═════ GIVEN RECORDS

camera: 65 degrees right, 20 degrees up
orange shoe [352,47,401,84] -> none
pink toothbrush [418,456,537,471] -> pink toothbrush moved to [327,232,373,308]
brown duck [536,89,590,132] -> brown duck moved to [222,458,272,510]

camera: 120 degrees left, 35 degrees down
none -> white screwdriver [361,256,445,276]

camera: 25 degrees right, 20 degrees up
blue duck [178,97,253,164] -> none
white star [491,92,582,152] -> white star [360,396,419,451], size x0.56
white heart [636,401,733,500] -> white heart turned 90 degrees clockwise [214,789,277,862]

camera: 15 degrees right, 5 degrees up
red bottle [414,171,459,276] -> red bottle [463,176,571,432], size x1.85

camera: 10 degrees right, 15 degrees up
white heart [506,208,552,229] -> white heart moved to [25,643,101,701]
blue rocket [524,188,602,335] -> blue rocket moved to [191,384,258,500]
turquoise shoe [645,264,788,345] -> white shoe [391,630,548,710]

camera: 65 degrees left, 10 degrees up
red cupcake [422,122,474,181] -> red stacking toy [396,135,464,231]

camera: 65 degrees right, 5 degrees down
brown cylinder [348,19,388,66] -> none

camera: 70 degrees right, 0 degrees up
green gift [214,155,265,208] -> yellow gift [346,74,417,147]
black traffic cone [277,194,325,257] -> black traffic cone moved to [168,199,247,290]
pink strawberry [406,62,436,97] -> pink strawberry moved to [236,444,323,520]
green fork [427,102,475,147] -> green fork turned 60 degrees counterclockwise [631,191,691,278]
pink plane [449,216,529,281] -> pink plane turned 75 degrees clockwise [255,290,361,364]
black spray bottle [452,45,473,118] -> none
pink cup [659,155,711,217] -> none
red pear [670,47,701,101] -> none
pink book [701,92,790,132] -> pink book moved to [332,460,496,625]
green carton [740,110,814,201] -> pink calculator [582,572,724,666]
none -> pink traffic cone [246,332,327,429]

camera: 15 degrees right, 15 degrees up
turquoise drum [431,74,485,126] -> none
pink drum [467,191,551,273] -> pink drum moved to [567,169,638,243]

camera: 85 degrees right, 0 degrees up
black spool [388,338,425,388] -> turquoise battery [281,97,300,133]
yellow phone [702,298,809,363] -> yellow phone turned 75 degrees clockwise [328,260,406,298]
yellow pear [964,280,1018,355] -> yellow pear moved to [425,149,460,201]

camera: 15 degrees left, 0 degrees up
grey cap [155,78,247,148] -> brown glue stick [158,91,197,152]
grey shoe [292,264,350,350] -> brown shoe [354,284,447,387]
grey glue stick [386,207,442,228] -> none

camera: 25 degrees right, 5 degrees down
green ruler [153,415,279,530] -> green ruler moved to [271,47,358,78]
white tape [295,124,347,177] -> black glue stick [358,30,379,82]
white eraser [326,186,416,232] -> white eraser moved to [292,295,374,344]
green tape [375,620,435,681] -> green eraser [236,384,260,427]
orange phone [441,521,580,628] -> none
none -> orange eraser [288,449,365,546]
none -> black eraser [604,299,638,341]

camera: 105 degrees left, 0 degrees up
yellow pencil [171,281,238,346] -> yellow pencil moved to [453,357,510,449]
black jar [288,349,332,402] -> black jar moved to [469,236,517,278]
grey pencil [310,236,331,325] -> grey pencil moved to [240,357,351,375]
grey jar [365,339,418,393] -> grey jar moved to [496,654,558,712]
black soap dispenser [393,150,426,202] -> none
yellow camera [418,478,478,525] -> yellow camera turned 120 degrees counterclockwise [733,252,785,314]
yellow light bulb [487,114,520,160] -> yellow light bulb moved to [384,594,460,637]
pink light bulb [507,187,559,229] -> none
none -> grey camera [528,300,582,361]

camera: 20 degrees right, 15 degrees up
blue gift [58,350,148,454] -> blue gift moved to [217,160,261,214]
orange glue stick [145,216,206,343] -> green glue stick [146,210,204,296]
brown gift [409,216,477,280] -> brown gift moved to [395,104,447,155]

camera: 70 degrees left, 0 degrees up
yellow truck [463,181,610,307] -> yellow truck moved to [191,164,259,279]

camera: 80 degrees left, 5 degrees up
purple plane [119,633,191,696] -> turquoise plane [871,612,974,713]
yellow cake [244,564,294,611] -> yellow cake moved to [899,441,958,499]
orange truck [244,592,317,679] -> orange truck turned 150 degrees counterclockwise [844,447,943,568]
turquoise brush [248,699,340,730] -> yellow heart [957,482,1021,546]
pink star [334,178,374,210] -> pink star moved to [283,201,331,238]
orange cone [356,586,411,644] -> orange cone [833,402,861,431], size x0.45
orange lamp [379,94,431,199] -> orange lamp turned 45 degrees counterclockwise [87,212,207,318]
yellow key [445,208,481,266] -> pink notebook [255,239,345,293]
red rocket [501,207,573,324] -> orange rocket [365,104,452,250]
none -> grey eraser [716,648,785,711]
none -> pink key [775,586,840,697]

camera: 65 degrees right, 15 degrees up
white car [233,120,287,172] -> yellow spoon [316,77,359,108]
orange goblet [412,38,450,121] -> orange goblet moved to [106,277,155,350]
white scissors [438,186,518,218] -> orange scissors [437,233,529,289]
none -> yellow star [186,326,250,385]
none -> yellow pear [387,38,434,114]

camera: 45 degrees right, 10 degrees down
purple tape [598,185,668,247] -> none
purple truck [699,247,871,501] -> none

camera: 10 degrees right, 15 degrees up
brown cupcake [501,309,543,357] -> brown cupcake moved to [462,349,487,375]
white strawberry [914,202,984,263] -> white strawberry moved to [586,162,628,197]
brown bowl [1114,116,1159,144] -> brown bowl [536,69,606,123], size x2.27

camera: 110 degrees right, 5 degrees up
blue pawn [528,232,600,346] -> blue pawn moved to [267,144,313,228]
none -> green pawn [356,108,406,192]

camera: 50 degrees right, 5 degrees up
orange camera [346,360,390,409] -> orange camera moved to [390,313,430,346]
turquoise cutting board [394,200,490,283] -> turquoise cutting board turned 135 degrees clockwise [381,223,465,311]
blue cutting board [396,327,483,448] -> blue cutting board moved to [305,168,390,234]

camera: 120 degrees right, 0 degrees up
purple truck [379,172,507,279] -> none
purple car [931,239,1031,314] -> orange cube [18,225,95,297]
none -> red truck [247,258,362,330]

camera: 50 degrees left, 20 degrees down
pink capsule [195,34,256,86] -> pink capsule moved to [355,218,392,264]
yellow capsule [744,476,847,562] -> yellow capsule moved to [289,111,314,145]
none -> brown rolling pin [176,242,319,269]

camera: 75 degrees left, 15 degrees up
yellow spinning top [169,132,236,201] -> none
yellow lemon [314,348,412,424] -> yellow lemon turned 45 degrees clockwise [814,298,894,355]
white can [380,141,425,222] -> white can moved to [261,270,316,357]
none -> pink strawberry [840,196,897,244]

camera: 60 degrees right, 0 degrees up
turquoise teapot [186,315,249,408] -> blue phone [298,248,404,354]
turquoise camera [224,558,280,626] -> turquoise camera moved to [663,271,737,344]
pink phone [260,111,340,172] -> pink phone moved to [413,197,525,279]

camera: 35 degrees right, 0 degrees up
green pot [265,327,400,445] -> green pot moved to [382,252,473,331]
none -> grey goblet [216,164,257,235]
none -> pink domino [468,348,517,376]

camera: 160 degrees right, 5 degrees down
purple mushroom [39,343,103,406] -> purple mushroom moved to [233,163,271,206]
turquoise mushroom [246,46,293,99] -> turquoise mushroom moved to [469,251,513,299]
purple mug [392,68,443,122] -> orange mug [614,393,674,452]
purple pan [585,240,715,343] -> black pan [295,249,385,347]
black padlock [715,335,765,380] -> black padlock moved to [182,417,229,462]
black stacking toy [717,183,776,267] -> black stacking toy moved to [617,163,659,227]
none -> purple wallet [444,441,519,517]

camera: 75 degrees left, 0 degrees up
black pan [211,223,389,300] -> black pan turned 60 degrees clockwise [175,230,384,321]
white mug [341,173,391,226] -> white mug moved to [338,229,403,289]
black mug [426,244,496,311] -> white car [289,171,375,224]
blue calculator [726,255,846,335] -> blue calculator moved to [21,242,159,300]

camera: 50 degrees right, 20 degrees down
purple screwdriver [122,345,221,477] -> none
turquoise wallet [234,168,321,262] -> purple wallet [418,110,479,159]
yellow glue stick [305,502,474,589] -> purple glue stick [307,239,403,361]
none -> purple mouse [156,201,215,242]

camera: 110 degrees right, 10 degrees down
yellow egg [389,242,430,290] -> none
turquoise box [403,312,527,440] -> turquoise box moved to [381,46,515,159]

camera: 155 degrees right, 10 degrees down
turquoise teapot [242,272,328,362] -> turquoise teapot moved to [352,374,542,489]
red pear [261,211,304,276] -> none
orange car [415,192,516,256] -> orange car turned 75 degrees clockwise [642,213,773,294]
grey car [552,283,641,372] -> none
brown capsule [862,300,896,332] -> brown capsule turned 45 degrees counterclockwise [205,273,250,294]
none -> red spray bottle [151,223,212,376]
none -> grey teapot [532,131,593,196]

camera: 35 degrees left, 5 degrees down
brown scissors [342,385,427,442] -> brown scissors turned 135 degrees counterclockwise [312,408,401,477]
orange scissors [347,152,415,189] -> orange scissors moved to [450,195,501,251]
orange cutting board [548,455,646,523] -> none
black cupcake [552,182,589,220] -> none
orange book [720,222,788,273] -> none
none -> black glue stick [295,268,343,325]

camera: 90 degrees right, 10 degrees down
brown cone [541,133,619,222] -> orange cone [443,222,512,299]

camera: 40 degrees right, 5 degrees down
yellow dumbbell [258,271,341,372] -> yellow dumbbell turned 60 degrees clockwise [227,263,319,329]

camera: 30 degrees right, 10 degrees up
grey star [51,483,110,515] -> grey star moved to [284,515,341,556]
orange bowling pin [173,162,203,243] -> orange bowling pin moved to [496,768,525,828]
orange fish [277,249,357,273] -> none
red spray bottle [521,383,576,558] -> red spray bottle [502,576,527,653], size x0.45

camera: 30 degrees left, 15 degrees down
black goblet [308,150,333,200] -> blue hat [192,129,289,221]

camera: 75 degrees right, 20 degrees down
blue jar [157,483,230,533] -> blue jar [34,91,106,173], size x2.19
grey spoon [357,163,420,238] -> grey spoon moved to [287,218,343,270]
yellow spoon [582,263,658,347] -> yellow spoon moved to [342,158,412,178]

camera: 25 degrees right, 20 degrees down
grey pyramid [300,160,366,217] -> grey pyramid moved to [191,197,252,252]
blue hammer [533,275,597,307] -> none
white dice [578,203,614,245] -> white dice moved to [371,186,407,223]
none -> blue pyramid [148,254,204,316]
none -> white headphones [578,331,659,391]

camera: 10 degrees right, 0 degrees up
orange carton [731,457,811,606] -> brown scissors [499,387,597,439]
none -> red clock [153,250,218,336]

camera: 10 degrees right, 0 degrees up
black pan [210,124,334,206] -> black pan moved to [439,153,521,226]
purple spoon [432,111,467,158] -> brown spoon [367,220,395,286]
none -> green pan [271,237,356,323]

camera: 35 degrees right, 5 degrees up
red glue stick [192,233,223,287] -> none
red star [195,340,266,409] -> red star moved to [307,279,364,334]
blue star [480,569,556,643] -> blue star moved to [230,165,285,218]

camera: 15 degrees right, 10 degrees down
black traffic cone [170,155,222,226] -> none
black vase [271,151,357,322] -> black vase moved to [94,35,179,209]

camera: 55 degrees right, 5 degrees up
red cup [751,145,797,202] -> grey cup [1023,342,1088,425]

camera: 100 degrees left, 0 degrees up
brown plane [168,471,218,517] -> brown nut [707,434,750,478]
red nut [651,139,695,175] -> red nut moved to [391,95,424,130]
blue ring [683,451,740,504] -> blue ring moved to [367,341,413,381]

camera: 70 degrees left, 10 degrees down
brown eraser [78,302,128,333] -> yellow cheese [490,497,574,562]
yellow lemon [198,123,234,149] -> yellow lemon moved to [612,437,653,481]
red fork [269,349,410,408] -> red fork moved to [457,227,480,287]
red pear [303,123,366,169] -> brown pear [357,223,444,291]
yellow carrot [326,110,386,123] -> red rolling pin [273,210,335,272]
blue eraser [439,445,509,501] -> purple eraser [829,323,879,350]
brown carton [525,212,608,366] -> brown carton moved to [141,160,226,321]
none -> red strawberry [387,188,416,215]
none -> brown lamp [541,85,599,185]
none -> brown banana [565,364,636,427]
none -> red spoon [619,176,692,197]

══════════

WHAT YOU SHOULD DO: Please give an exact copy of the lines above, beginning with the line containing "yellow spoon [582,263,658,347]" and running through the line containing "camera: 100 degrees left, 0 degrees up", and of no other lines.

EXERCISE ANSWER:
yellow spoon [582,263,658,347] -> yellow spoon moved to [342,158,412,178]

camera: 25 degrees right, 20 degrees down
grey pyramid [300,160,366,217] -> grey pyramid moved to [191,197,252,252]
blue hammer [533,275,597,307] -> none
white dice [578,203,614,245] -> white dice moved to [371,186,407,223]
none -> blue pyramid [148,254,204,316]
none -> white headphones [578,331,659,391]

camera: 10 degrees right, 0 degrees up
orange carton [731,457,811,606] -> brown scissors [499,387,597,439]
none -> red clock [153,250,218,336]

camera: 10 degrees right, 0 degrees up
black pan [210,124,334,206] -> black pan moved to [439,153,521,226]
purple spoon [432,111,467,158] -> brown spoon [367,220,395,286]
none -> green pan [271,237,356,323]

camera: 35 degrees right, 5 degrees up
red glue stick [192,233,223,287] -> none
red star [195,340,266,409] -> red star moved to [307,279,364,334]
blue star [480,569,556,643] -> blue star moved to [230,165,285,218]

camera: 15 degrees right, 10 degrees down
black traffic cone [170,155,222,226] -> none
black vase [271,151,357,322] -> black vase moved to [94,35,179,209]

camera: 55 degrees right, 5 degrees up
red cup [751,145,797,202] -> grey cup [1023,342,1088,425]

camera: 100 degrees left, 0 degrees up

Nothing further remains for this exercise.